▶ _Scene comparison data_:

::::::

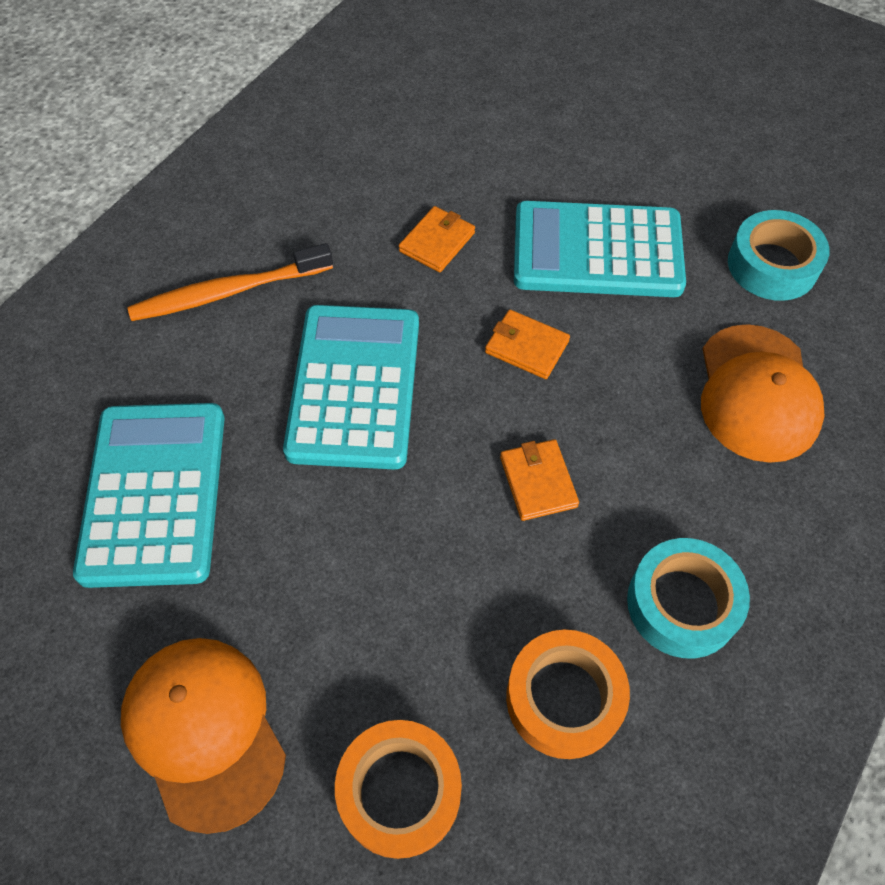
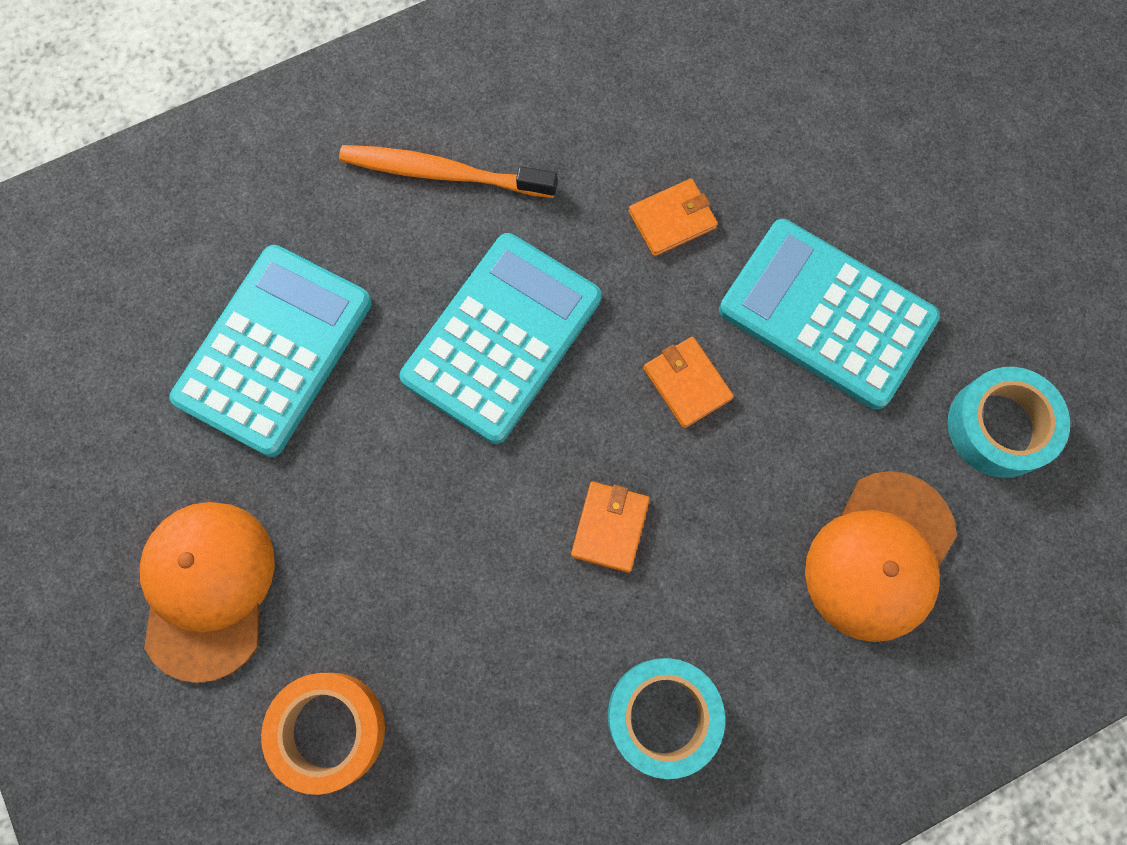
camera: 30 degrees right, 15 degrees up
orange tape [506,630,630,759] -> none

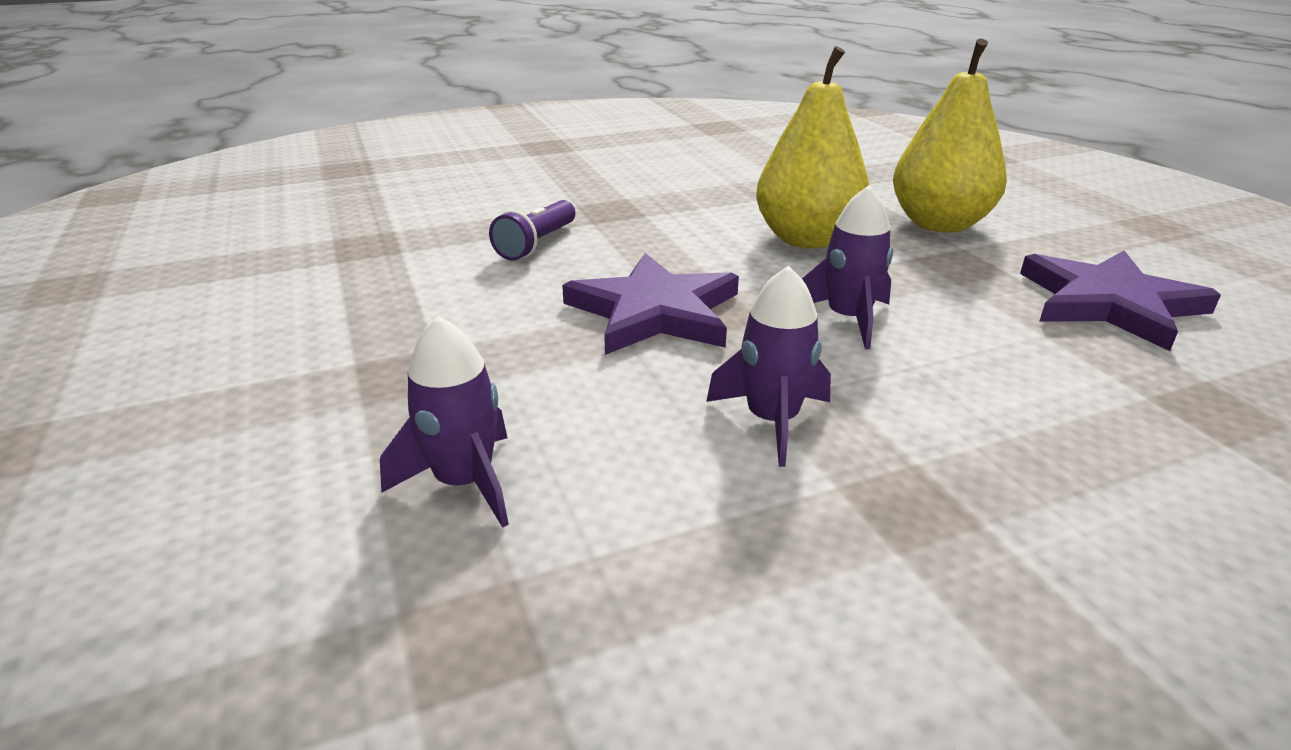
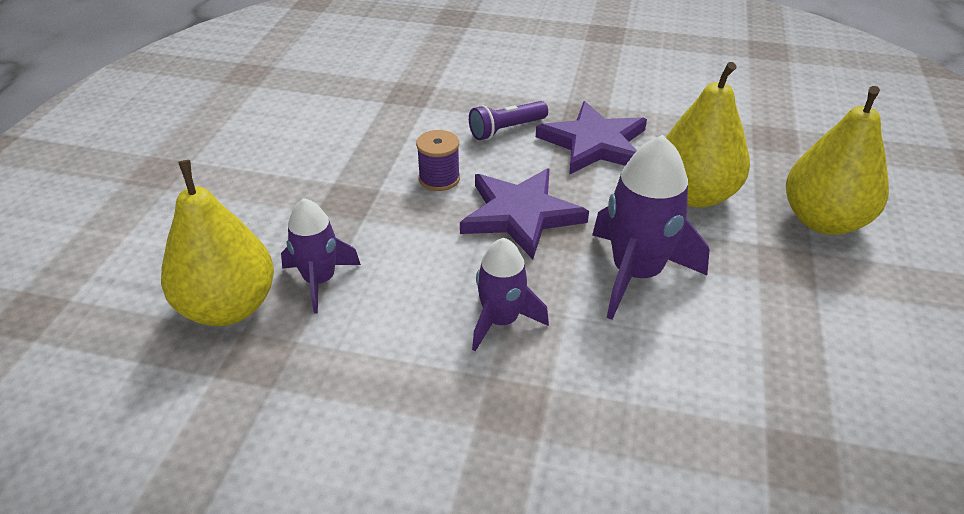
camera: 35 degrees right, 10 degrees up
purple rocket [802,186,893,349] -> purple rocket [592,135,710,320], size x1.58
purple star [1020,251,1221,351] -> purple star moved to [536,101,647,175]
none -> yellow pear [161,160,274,326]
none -> purple spool [416,130,460,191]

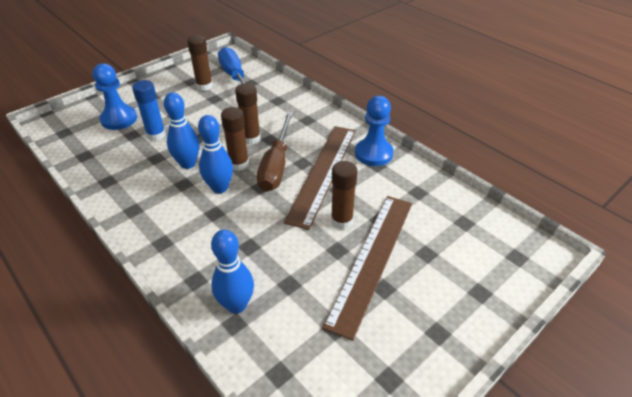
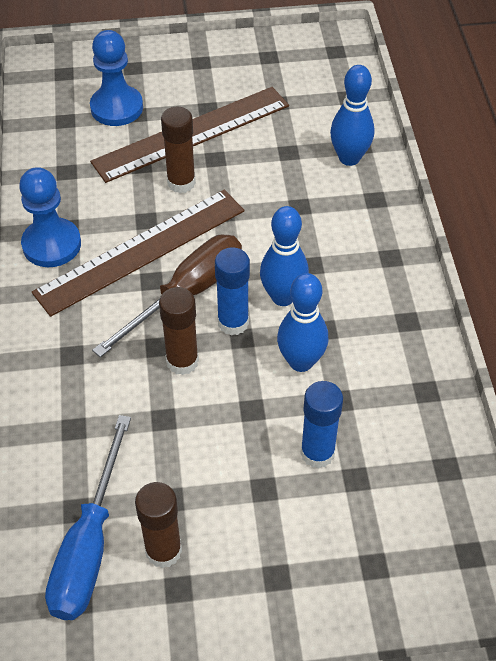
camera: 145 degrees left, 10 degrees up
blue pawn [92,63,137,130] -> blue pawn moved to [90,30,143,126]
brown glue stick [221,107,249,171] -> blue glue stick [215,248,250,336]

::::::

▶ _What you should do_:
The entries should be reproduced word for word, pictures omitted.

▶ _Solution to this exercise_:
camera: 30 degrees right, 15 degrees up
orange tape [506,630,630,759] -> none

camera: 35 degrees right, 10 degrees up
purple rocket [802,186,893,349] -> purple rocket [592,135,710,320], size x1.58
purple star [1020,251,1221,351] -> purple star moved to [536,101,647,175]
none -> yellow pear [161,160,274,326]
none -> purple spool [416,130,460,191]

camera: 145 degrees left, 10 degrees up
blue pawn [92,63,137,130] -> blue pawn moved to [90,30,143,126]
brown glue stick [221,107,249,171] -> blue glue stick [215,248,250,336]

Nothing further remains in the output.